TASK BRIEF
Locate the line that contains "(138, 476) = (188, 336): grey marker -> none". Reproduce it and all following lines up to the end of the material, exactly and with nothing added.

━━━ DATA RECORDS ━━━

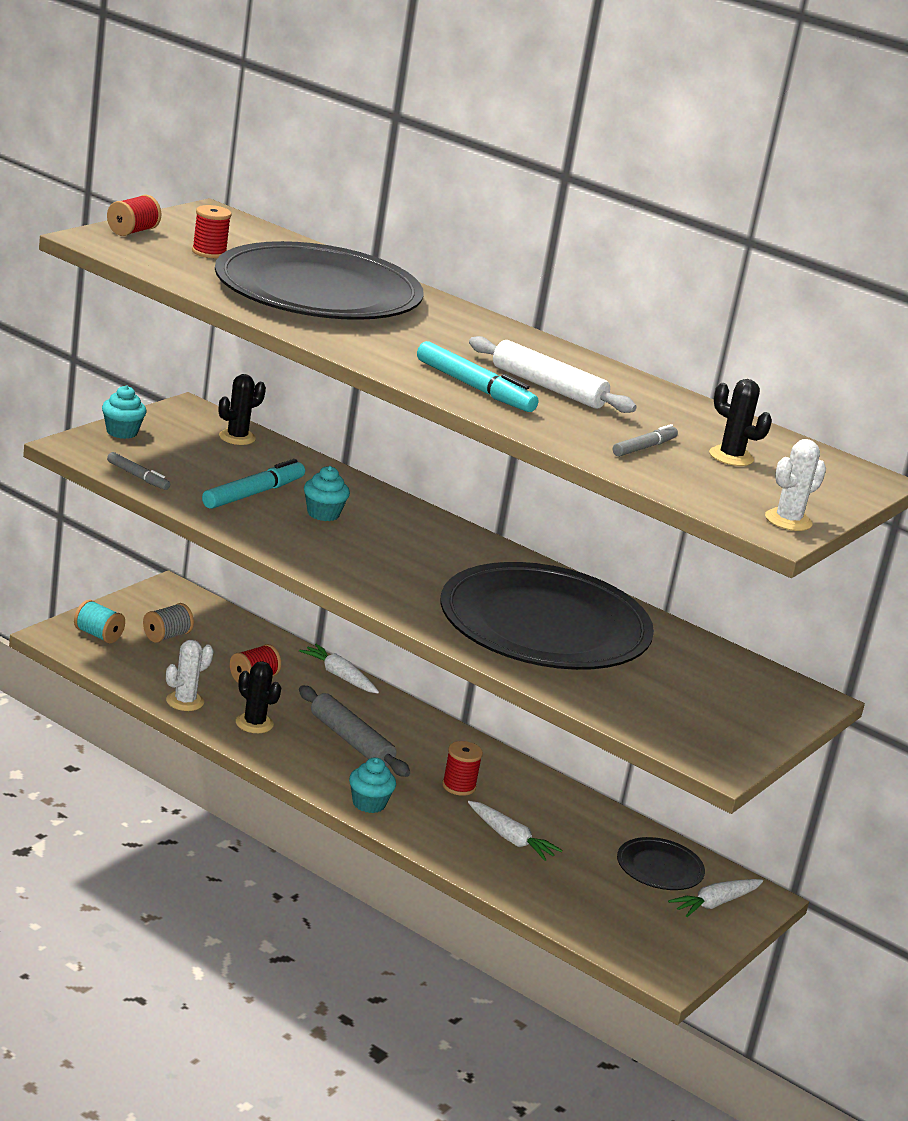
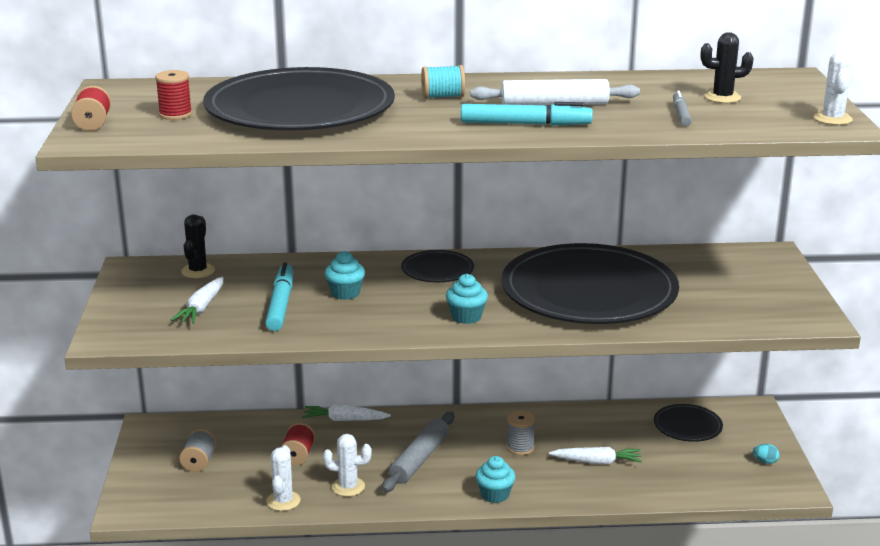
camera: 35 degrees left, 0 degrees up
(98, 635) = (153, 491): turquoise spool -> turquoise spool (443, 97)
(122, 432) = (117, 309): turquoise cupcake -> turquoise cupcake (466, 317)
(138, 476) = (188, 336): grey marker -> none
(254, 723) = (348, 487): black cactus -> white cactus
(351, 741) = (419, 459): grey rolling pin -> grey rolling pin turned 75 degrees counterclockwise
(441, 539) = (437, 270): none -> black plate
(459, 786) = (520, 447): red spool -> grey spool
(682, 939) = (765, 461): none -> turquoise egg
(715, 903) = (743, 428): white carrot -> white carrot (201, 308)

━━━

RESPONSE FOR THIS EXERCISE
(138, 476) = (188, 336): grey marker -> none
(254, 723) = (348, 487): black cactus -> white cactus
(351, 741) = (419, 459): grey rolling pin -> grey rolling pin turned 75 degrees counterclockwise
(441, 539) = (437, 270): none -> black plate
(459, 786) = (520, 447): red spool -> grey spool
(682, 939) = (765, 461): none -> turquoise egg
(715, 903) = (743, 428): white carrot -> white carrot (201, 308)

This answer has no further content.